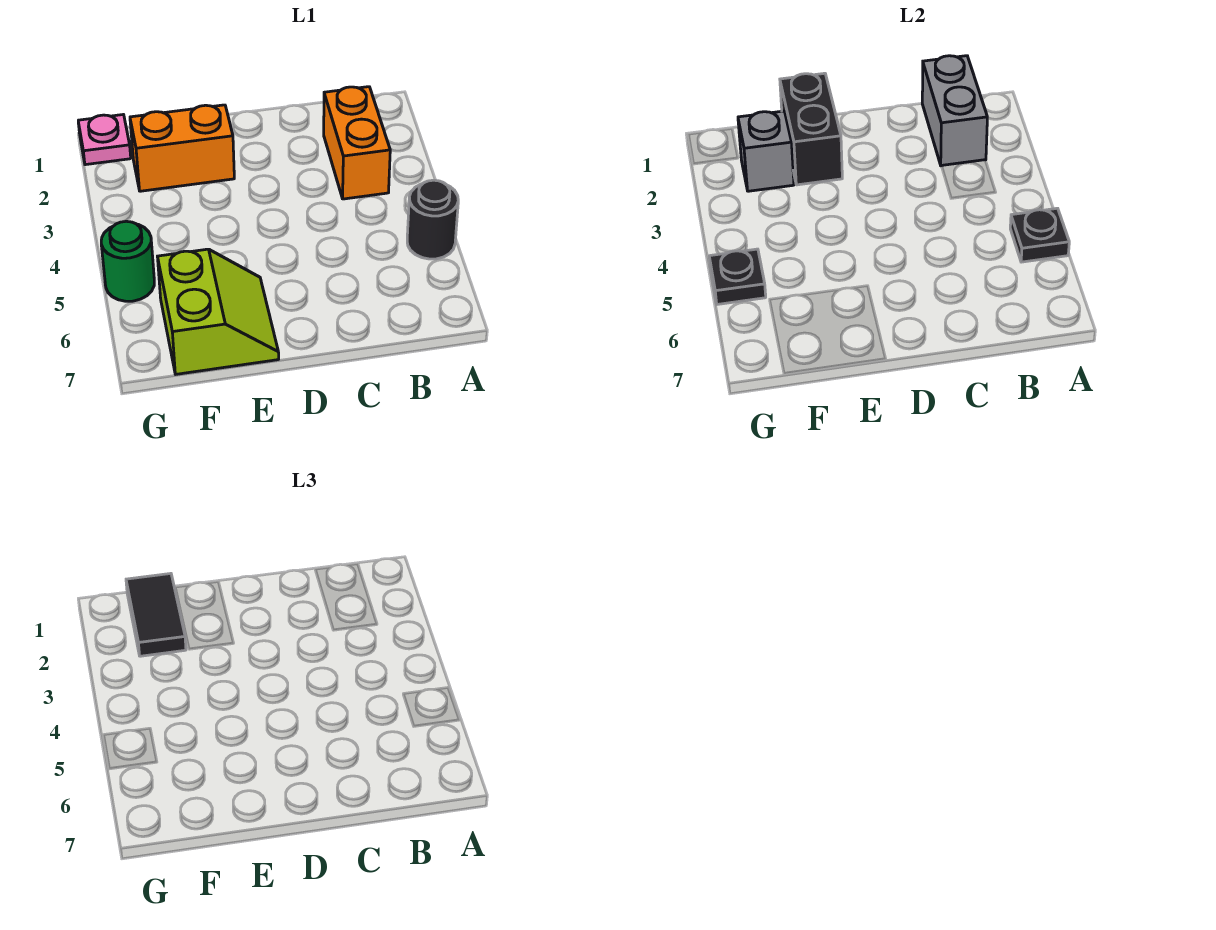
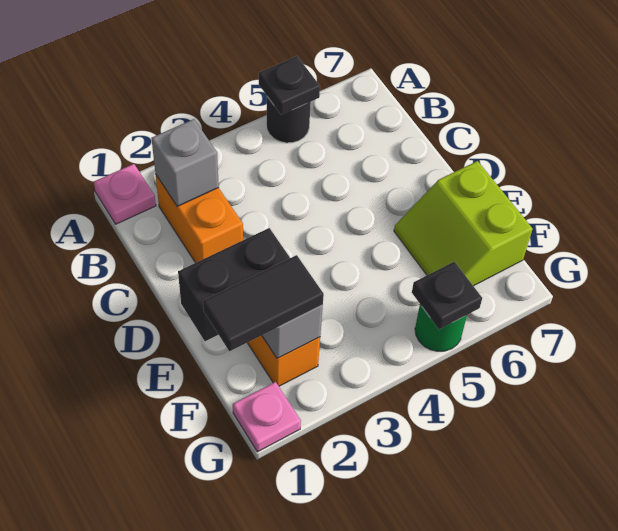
none -> pink plate A1 level 1
grey brick B1:B2 level 2 -> grey brick B2 level 2
orange brick B2:B3 level 1 -> orange brick B2:C2 level 1
lime slope E6:F7 level 1 top F -> lime slope E6:F7 level 1 top 7

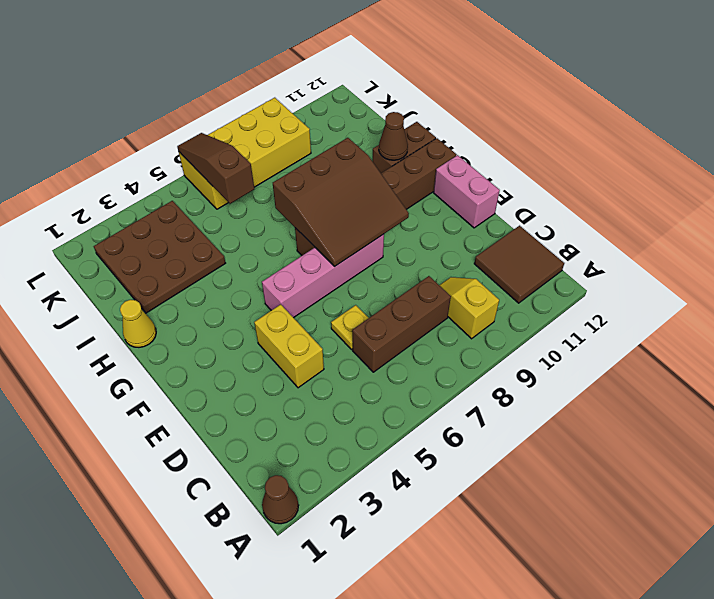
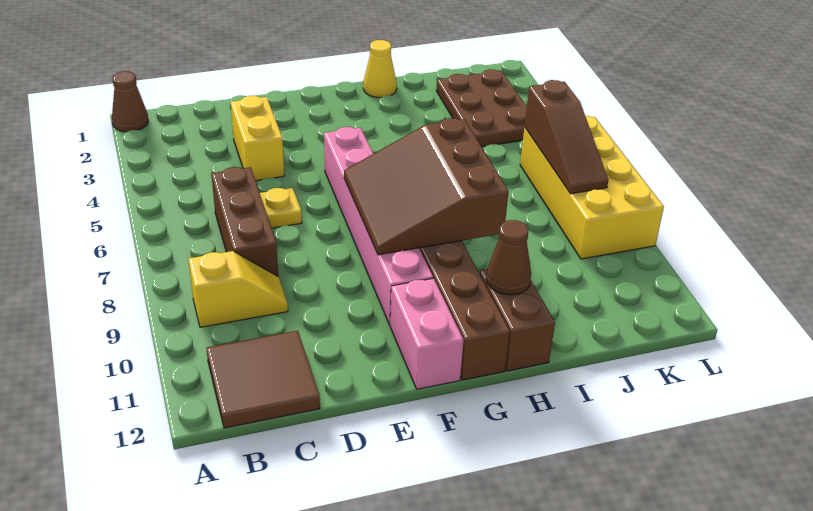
yellow brick D4:E4 level 1 -> yellow brick D3:D4 level 1
pink brick E12:F12 level 1 -> pink brick F11:F12 level 1
pink brick F5:F8 level 1 -> pink brick F5:F10 level 1
brown plate I2:K4 level 1 -> brown plate J2:K4 level 1
brown slope J6:L6 level 2 top J -> brown slope K6:K8 level 2 top 6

→ **TASK BRIEF**
Write down every line of the data above that includes the string "brown".

→ **RESPONSE TO THIS EXERCISE**
brown plate I2:K4 level 1 -> brown plate J2:K4 level 1
brown slope J6:L6 level 2 top J -> brown slope K6:K8 level 2 top 6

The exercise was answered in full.